Image comparison data:

◇ ◇ ◇ ◇ ◇ ◇ ◇

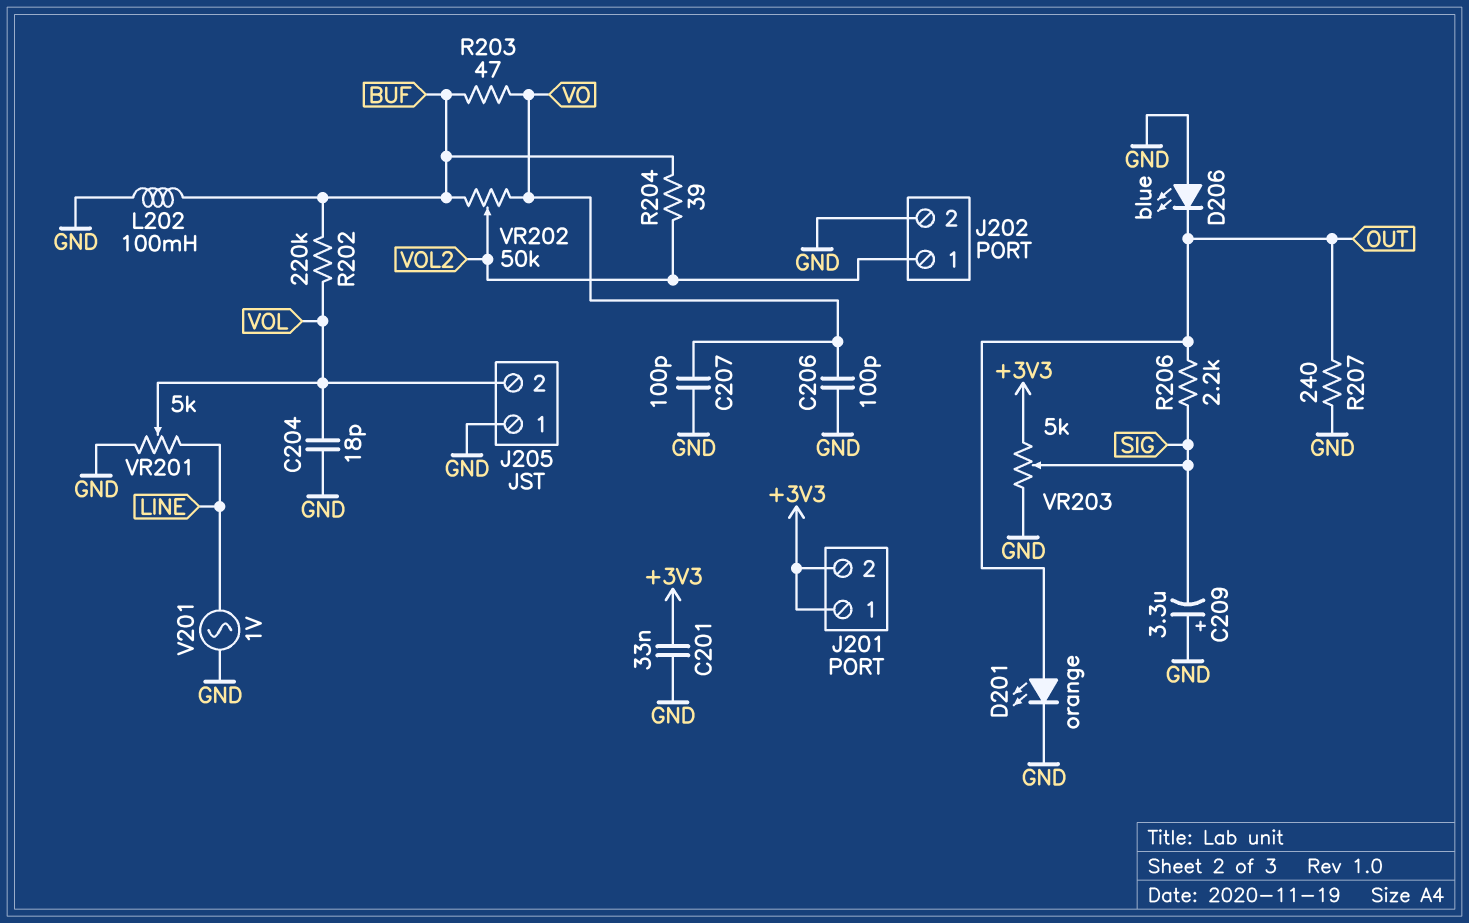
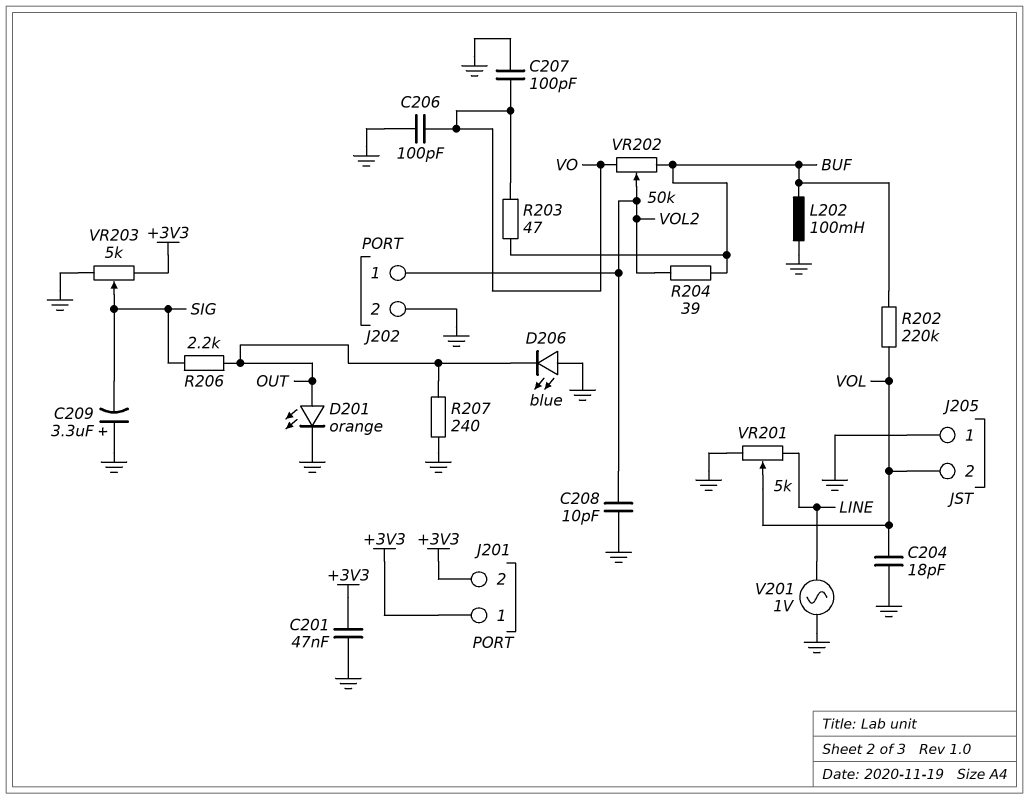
C201: 33nF (+3V3, GND) -> 47nF (+3V3, GND)
C208: none -> 10pF (GND, VOL2)

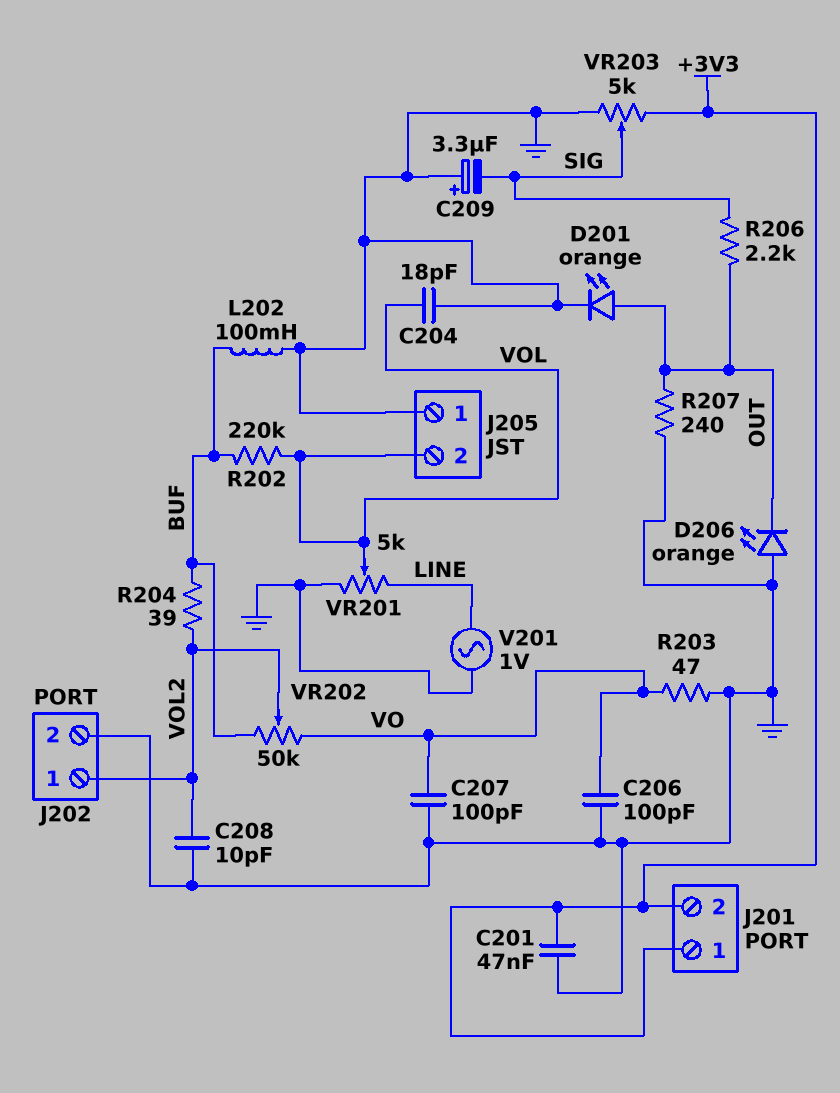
D206: LED blue (A GND, K OUT) -> LED orange (A GND, K OUT)
R203: 47 (BUF, VO) -> 47 (GND, VO)

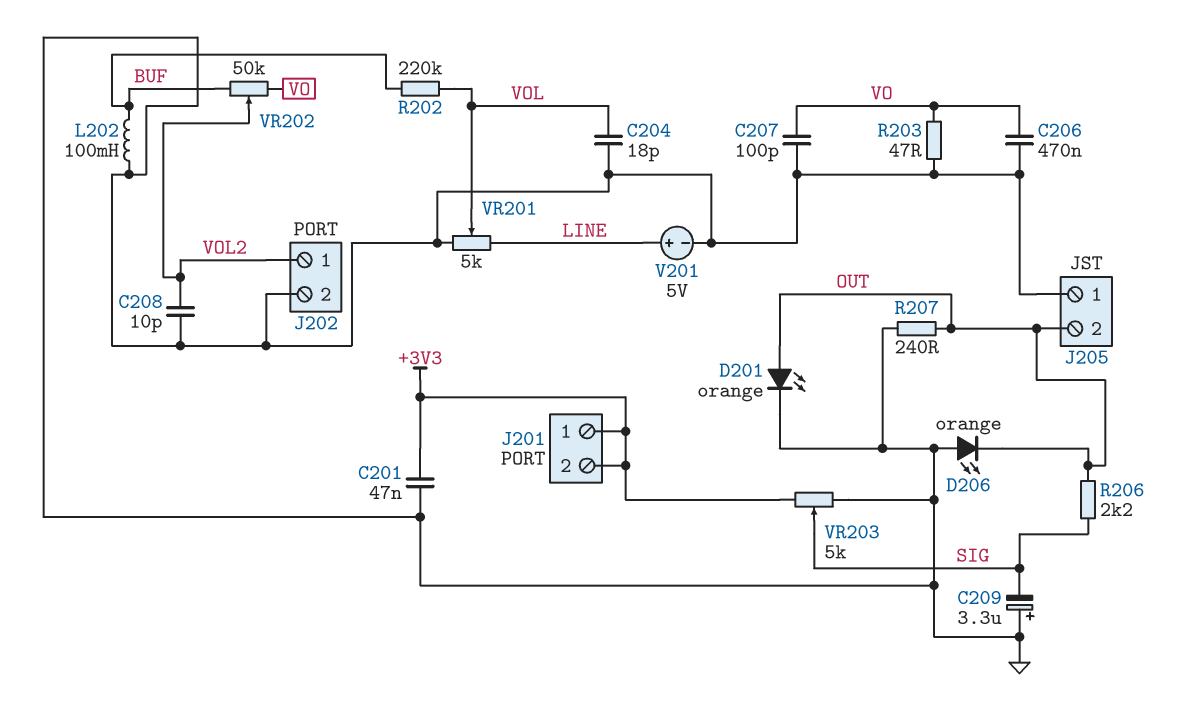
C206: 100pF (GND, VO) -> 470nF (GND, VO)
J205 pin 2: VOL -> OUT
R204: 39 (BUF, VOL2) -> none
V201: AC 1V (GND, LINE) -> 5V (plus LINE, minus GND)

◇ ◇ ◇ ◇ ◇ ◇ ◇

EXERCISE PROMPT |
Reproduce each entry precisely, dropping only the pictures.

REPLY |
C201: 33nF (+3V3, GND) -> 47nF (+3V3, GND)
C208: none -> 10pF (GND, VOL2)

D206: LED blue (A GND, K OUT) -> LED orange (A GND, K OUT)
R203: 47 (BUF, VO) -> 47 (GND, VO)

C206: 100pF (GND, VO) -> 470nF (GND, VO)
J205 pin 2: VOL -> OUT
R204: 39 (BUF, VOL2) -> none
V201: AC 1V (GND, LINE) -> 5V (plus LINE, minus GND)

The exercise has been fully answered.